_EXERCISE OBJECTIVE_. Could you output every record below exactly, leaving out the pictures?

((

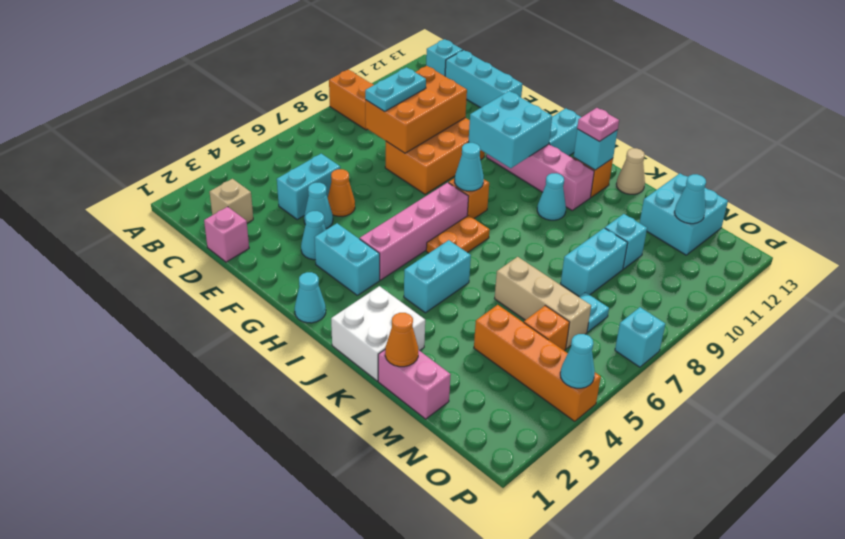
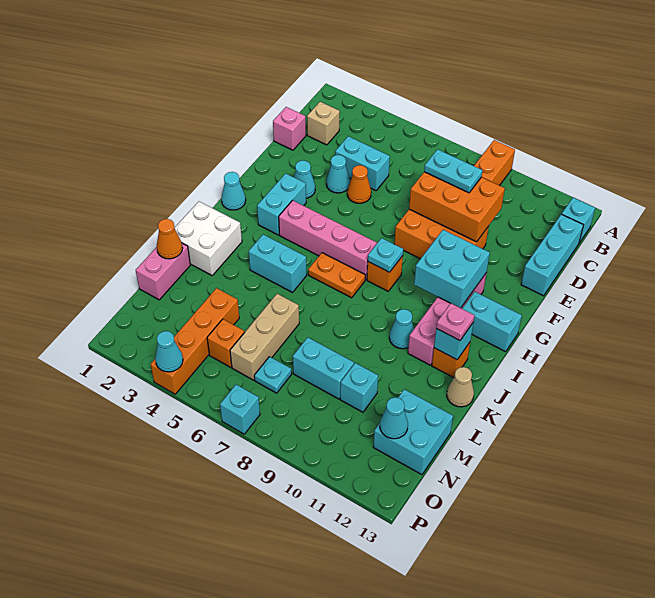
cyan 1x1 cone [455,143,484,191] -> cyan 1x1 plate [368,238,403,272]

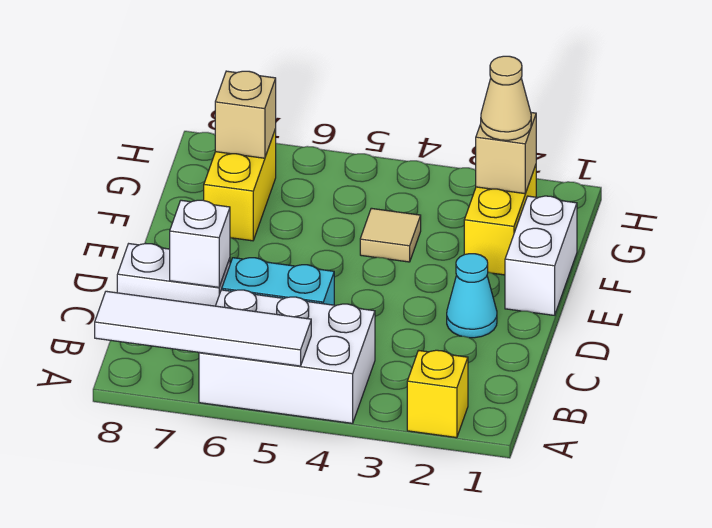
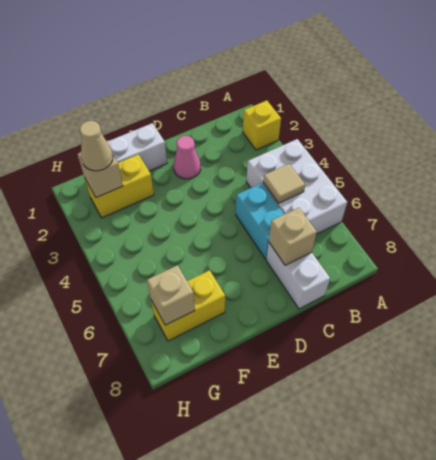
white 1x4 tile [95,291,311,366] -> none
white 1x1 brick [170,200,230,287] -> tan 1x1 brick [269,208,317,265]
cyan 1x1 cone [447,254,497,338] -> pink 1x1 cone [173,136,201,179]
tan 1x1 tile [360,208,421,262] -> tan 1x1 tile moved to [263,164,305,203]

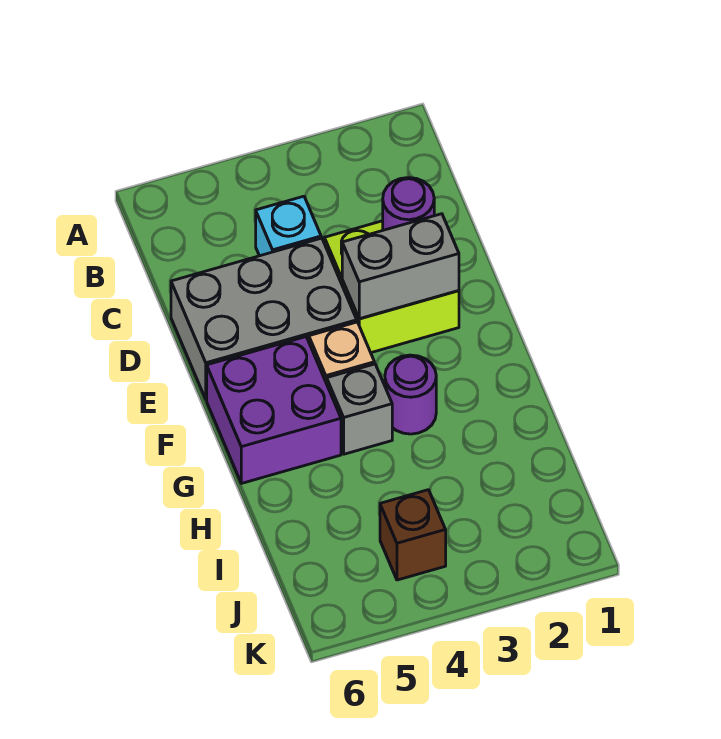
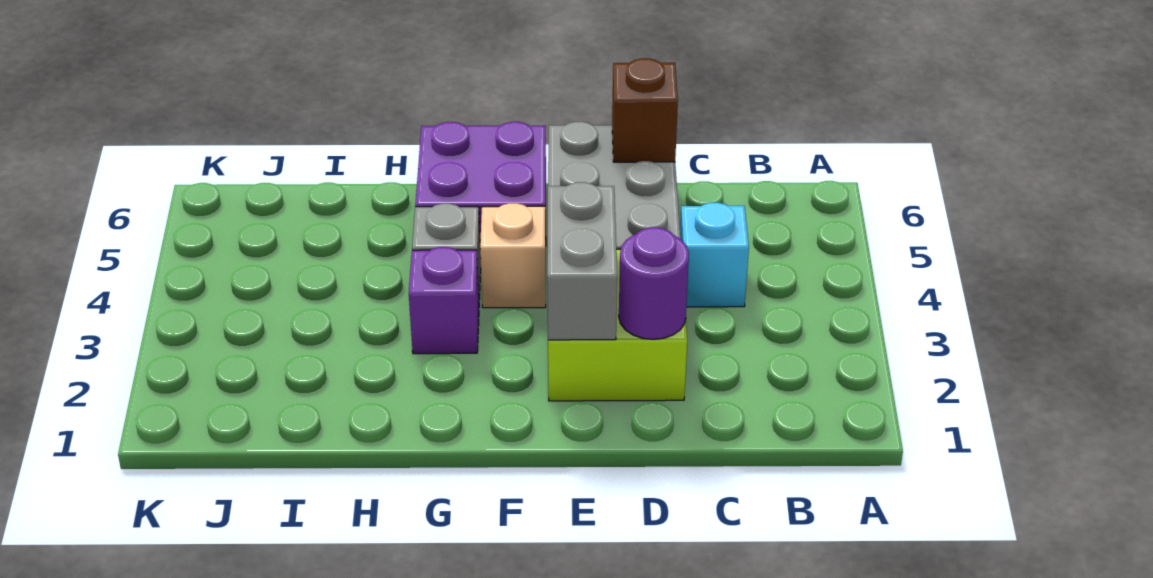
purple 1x1 round brick [385,355,436,434] -> purple 1x1 brick [409,247,479,354]
brown 1x1 brick [380,490,446,580] -> brown 1x1 brick moved to [612,58,678,162]

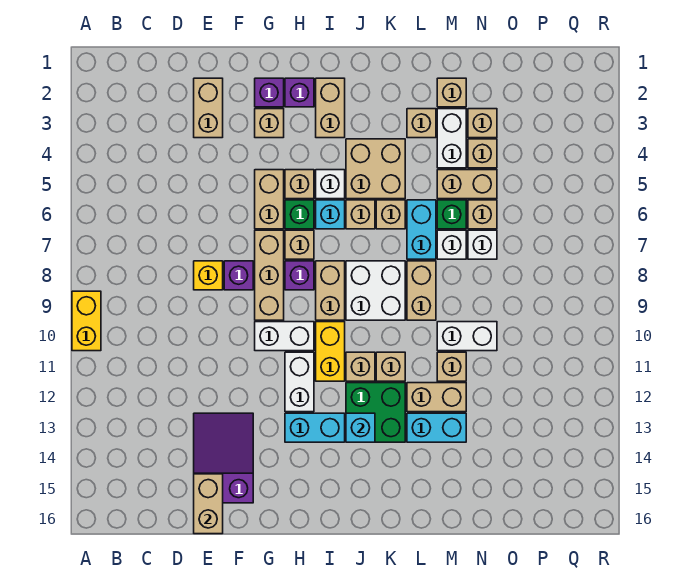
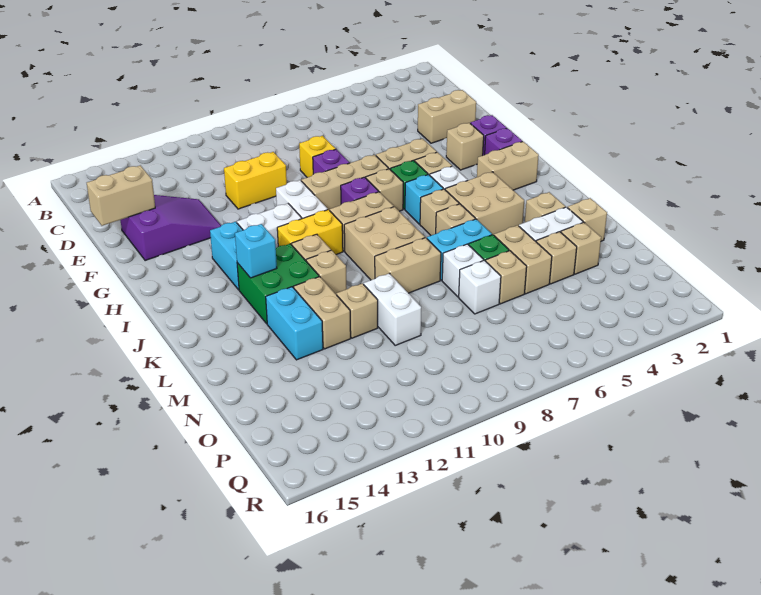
yellow 1x2 brick [72,291,101,351] -> yellow 1x2 brick moved to [224,152,287,209]
white 2x2 brick [346,261,405,320] -> tan 2x2 brick [344,207,425,280]

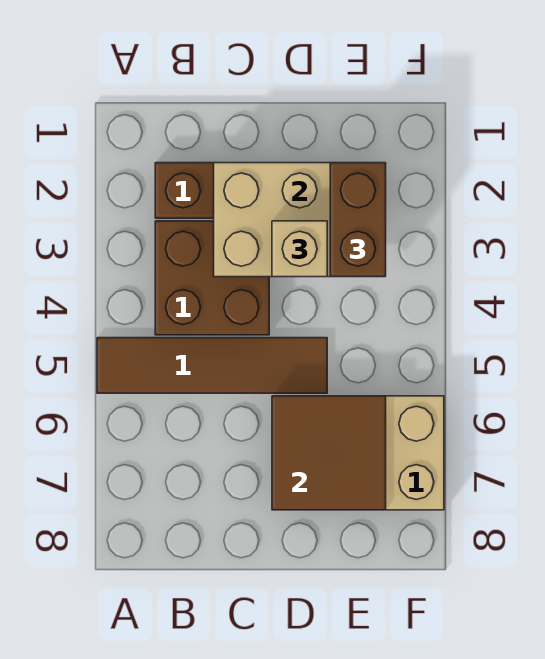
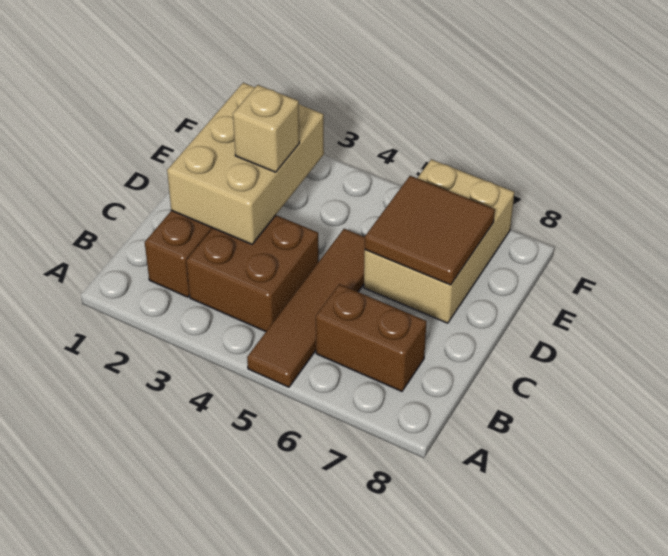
brown 1x2 brick [330,163,386,277] -> brown 1x2 brick moved to [316,284,427,391]

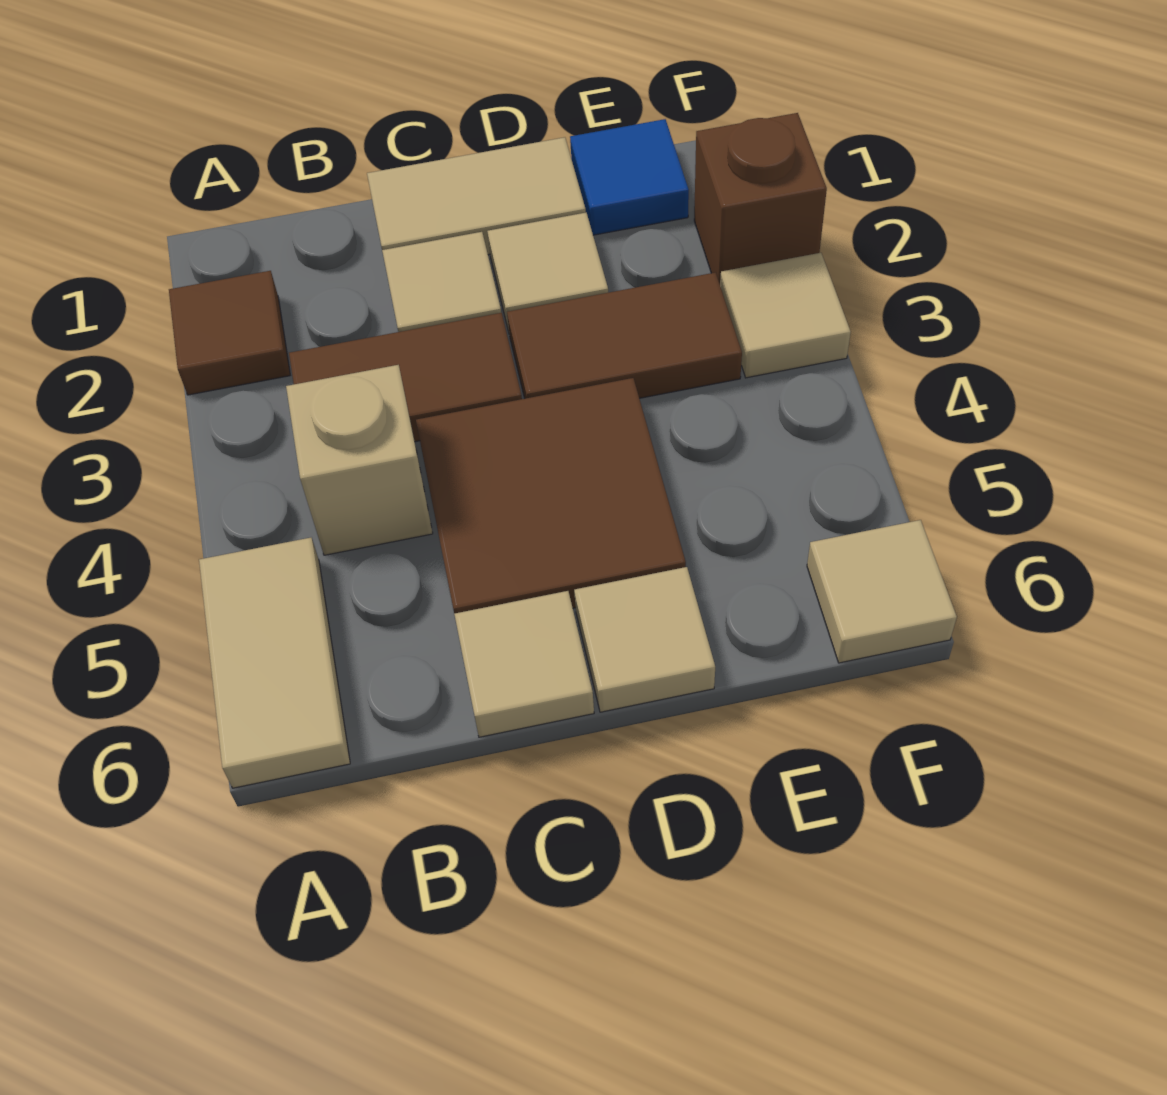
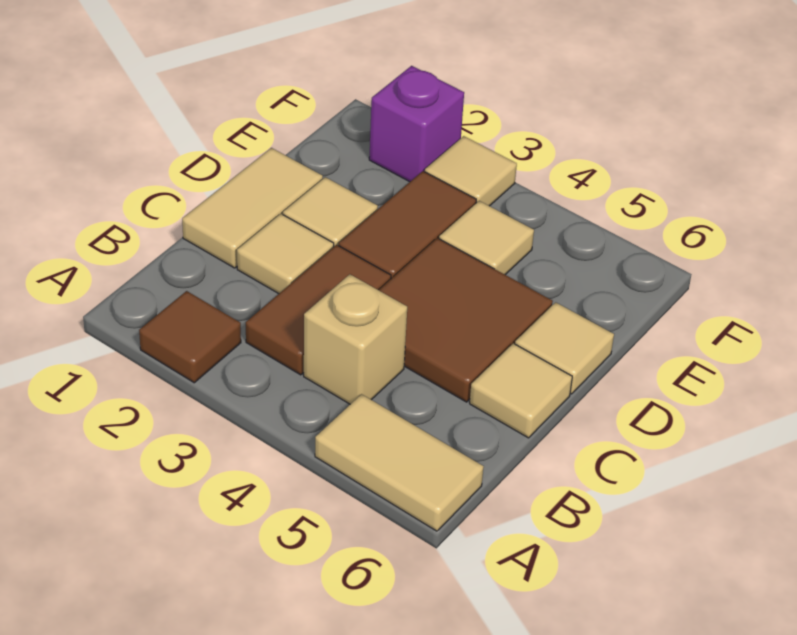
blue 1x1 tile [570,119,689,235] -> none
brown 1x1 brick [694,113,827,284] -> purple 1x1 brick [369,66,464,182]
tan 1x1 tile [807,520,957,663] -> tan 1x1 tile moved to [439,201,534,275]

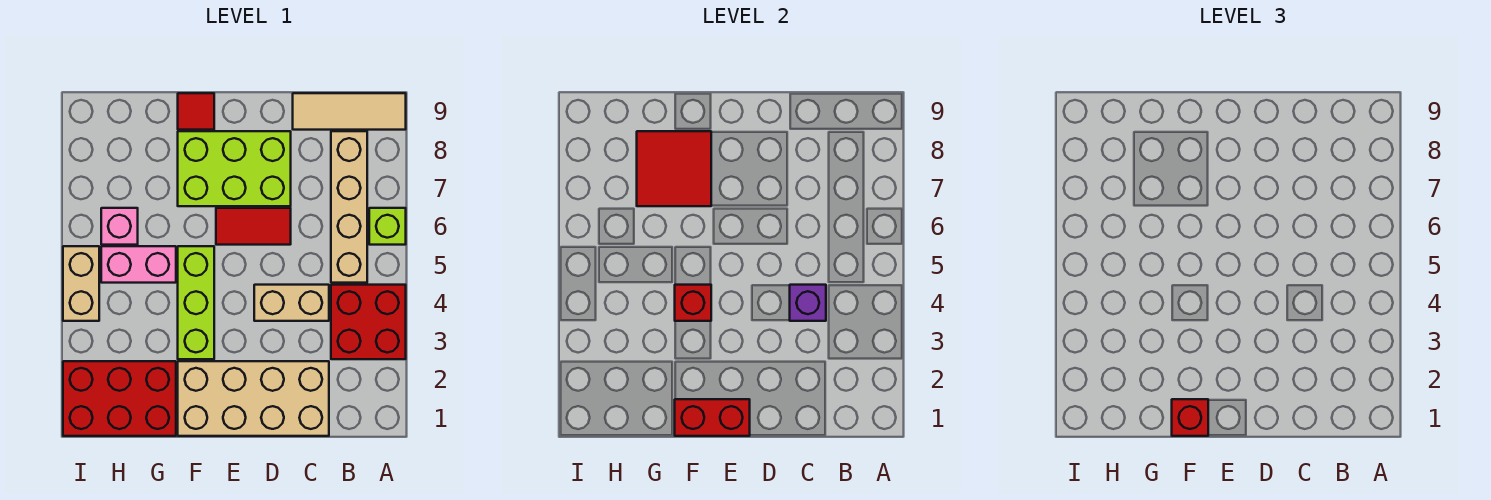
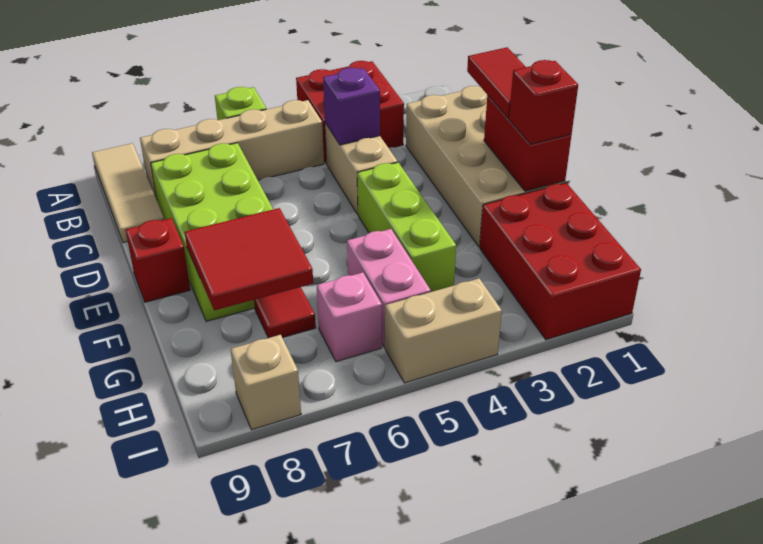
red 1x2 tile [216,208,291,245] -> red 1x2 tile moved to [467,47,525,118]
lime 2x3 brick [178,131,291,206] -> lime 2x4 brick [151,143,273,321]
lime 1x3 brick [178,246,214,359] -> lime 1x3 brick turned to [357,162,456,292]
red 1x1 brick [675,285,711,321] -> red 1x1 brick moved to [126,218,190,302]
red 1x1 tile [178,93,214,130] -> red 1x1 tile moved to [254,287,316,338]
none -> tan 1x1 brick [230,335,301,430]

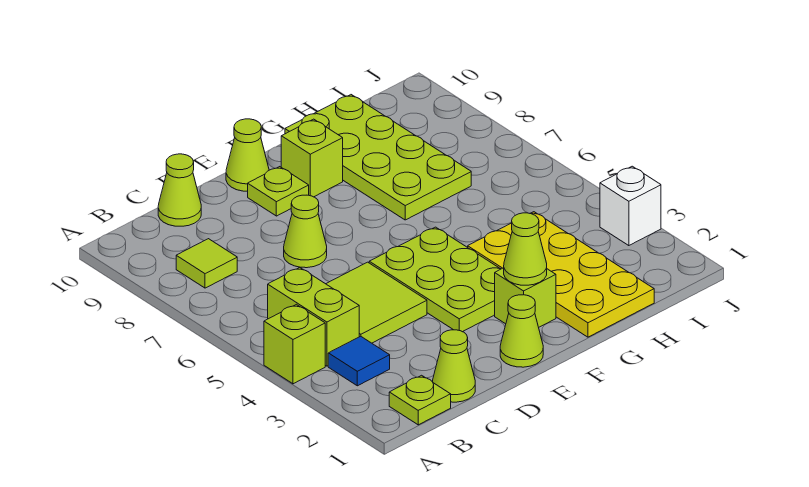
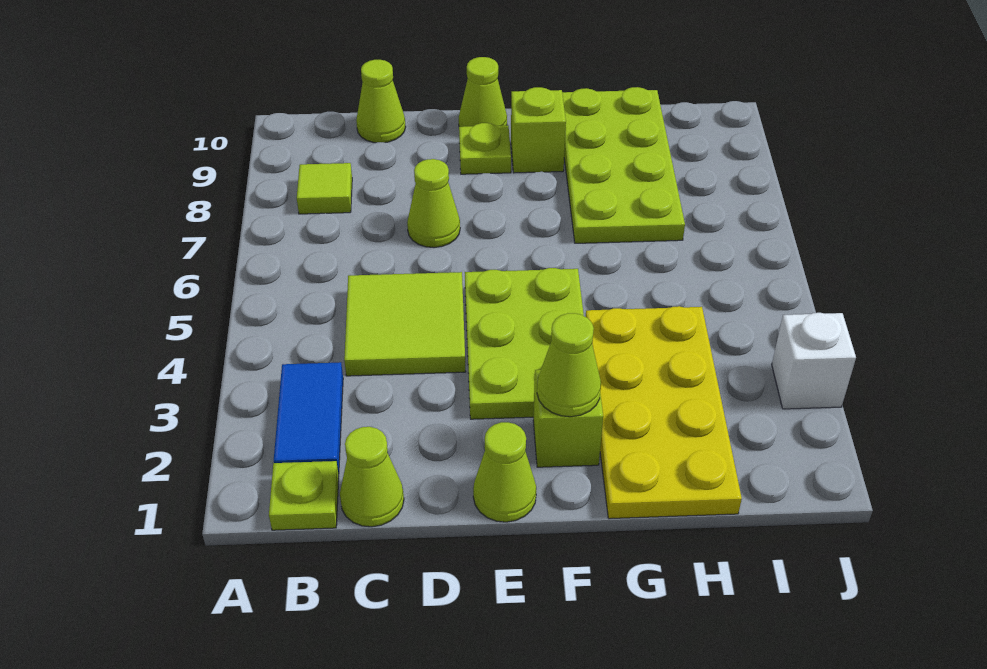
lime 1x1 brick [264,304,325,384] -> none
blue 1x1 tile [328,336,390,386] -> blue 1x2 tile [274,362,343,474]
lime 1x2 brick [268,268,359,366] -> none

))

_EXERCISE ANSWER_.
cyan 1x1 cone [455,143,484,191] -> cyan 1x1 plate [368,238,403,272]

white 1x4 tile [95,291,311,366] -> none
white 1x1 brick [170,200,230,287] -> tan 1x1 brick [269,208,317,265]
cyan 1x1 cone [447,254,497,338] -> pink 1x1 cone [173,136,201,179]
tan 1x1 tile [360,208,421,262] -> tan 1x1 tile moved to [263,164,305,203]

purple 1x1 round brick [385,355,436,434] -> purple 1x1 brick [409,247,479,354]
brown 1x1 brick [380,490,446,580] -> brown 1x1 brick moved to [612,58,678,162]

yellow 1x2 brick [72,291,101,351] -> yellow 1x2 brick moved to [224,152,287,209]
white 2x2 brick [346,261,405,320] -> tan 2x2 brick [344,207,425,280]

brown 1x2 brick [330,163,386,277] -> brown 1x2 brick moved to [316,284,427,391]

blue 1x1 tile [570,119,689,235] -> none
brown 1x1 brick [694,113,827,284] -> purple 1x1 brick [369,66,464,182]
tan 1x1 tile [807,520,957,663] -> tan 1x1 tile moved to [439,201,534,275]

red 1x2 tile [216,208,291,245] -> red 1x2 tile moved to [467,47,525,118]
lime 2x3 brick [178,131,291,206] -> lime 2x4 brick [151,143,273,321]
lime 1x3 brick [178,246,214,359] -> lime 1x3 brick turned to [357,162,456,292]
red 1x1 brick [675,285,711,321] -> red 1x1 brick moved to [126,218,190,302]
red 1x1 tile [178,93,214,130] -> red 1x1 tile moved to [254,287,316,338]
none -> tan 1x1 brick [230,335,301,430]

lime 1x1 brick [264,304,325,384] -> none
blue 1x1 tile [328,336,390,386] -> blue 1x2 tile [274,362,343,474]
lime 1x2 brick [268,268,359,366] -> none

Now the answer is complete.